Scene difference descriptions:
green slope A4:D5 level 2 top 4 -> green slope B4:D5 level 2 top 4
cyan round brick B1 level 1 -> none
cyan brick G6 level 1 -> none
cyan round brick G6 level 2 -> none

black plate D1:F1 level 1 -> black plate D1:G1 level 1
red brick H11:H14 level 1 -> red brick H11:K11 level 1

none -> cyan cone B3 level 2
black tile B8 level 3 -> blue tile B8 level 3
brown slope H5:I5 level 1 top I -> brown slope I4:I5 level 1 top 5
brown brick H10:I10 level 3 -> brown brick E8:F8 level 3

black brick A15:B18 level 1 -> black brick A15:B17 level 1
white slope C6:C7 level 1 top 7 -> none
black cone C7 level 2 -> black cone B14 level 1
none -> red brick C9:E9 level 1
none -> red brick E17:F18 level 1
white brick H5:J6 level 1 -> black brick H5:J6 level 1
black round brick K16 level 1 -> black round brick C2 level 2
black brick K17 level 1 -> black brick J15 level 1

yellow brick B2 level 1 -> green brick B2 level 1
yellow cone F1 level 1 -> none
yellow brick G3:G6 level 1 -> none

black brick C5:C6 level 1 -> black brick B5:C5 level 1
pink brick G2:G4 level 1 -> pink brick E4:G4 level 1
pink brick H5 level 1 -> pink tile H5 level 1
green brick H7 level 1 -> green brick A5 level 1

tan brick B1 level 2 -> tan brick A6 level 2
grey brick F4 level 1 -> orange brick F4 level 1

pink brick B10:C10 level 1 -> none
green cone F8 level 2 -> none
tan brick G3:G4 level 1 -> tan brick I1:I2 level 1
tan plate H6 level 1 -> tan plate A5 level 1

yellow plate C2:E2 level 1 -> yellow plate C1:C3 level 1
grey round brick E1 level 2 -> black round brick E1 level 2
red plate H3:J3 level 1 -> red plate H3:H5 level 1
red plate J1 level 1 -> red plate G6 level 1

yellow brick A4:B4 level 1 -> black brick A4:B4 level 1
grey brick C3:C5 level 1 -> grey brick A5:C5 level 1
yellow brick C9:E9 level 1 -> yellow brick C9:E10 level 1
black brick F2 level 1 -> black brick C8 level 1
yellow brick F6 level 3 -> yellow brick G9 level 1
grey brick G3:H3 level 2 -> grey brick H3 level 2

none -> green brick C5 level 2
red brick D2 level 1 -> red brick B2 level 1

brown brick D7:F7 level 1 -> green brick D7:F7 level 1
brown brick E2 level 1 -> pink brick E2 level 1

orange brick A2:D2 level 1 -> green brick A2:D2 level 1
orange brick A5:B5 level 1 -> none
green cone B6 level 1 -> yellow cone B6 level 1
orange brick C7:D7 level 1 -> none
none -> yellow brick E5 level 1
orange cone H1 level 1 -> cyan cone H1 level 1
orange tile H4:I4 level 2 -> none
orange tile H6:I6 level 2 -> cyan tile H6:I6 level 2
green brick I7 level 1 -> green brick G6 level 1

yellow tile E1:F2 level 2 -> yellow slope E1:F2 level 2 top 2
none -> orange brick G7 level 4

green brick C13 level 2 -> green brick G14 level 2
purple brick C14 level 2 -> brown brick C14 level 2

What to work on:
In the data above, find the line that contains "white brick H5:J6" and the line that contains "black brick F2". Repeat exactly those lines and every line between them, and only those.

Solution to the exercise:
white brick H5:J6 level 1 -> black brick H5:J6 level 1
black round brick K16 level 1 -> black round brick C2 level 2
black brick K17 level 1 -> black brick J15 level 1

yellow brick B2 level 1 -> green brick B2 level 1
yellow cone F1 level 1 -> none
yellow brick G3:G6 level 1 -> none

black brick C5:C6 level 1 -> black brick B5:C5 level 1
pink brick G2:G4 level 1 -> pink brick E4:G4 level 1
pink brick H5 level 1 -> pink tile H5 level 1
green brick H7 level 1 -> green brick A5 level 1

tan brick B1 level 2 -> tan brick A6 level 2
grey brick F4 level 1 -> orange brick F4 level 1

pink brick B10:C10 level 1 -> none
green cone F8 level 2 -> none
tan brick G3:G4 level 1 -> tan brick I1:I2 level 1
tan plate H6 level 1 -> tan plate A5 level 1

yellow plate C2:E2 level 1 -> yellow plate C1:C3 level 1
grey round brick E1 level 2 -> black round brick E1 level 2
red plate H3:J3 level 1 -> red plate H3:H5 level 1
red plate J1 level 1 -> red plate G6 level 1

yellow brick A4:B4 level 1 -> black brick A4:B4 level 1
grey brick C3:C5 level 1 -> grey brick A5:C5 level 1
yellow brick C9:E9 level 1 -> yellow brick C9:E10 level 1
black brick F2 level 1 -> black brick C8 level 1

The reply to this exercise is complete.